Object state comparisons:
----------------
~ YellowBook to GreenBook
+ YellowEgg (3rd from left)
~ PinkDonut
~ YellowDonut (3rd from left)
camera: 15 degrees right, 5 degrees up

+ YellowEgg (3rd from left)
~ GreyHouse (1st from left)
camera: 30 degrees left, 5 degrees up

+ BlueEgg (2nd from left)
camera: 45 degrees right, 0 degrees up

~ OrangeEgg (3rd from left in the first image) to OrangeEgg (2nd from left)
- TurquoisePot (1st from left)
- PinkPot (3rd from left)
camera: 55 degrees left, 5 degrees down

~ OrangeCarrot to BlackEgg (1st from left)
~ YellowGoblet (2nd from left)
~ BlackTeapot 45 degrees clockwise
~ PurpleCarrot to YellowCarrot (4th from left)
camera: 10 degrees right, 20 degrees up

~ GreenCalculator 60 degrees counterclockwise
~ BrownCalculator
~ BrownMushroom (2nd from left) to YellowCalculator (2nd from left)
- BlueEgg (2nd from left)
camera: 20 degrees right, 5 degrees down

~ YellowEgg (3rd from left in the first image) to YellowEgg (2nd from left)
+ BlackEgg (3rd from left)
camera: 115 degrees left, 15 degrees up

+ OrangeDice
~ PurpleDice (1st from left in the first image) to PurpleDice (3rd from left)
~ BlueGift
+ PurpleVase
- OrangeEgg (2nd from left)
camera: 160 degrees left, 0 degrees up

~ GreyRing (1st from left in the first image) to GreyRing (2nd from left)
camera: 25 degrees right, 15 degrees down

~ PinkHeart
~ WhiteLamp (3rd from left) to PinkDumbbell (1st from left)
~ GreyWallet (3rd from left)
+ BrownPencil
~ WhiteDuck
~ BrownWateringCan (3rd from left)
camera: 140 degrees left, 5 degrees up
----------------
* [What the task requires]: Your answer must be a single number, the count of lines in the data that hold the string "BlueEgg".

* [Problem solution]: 2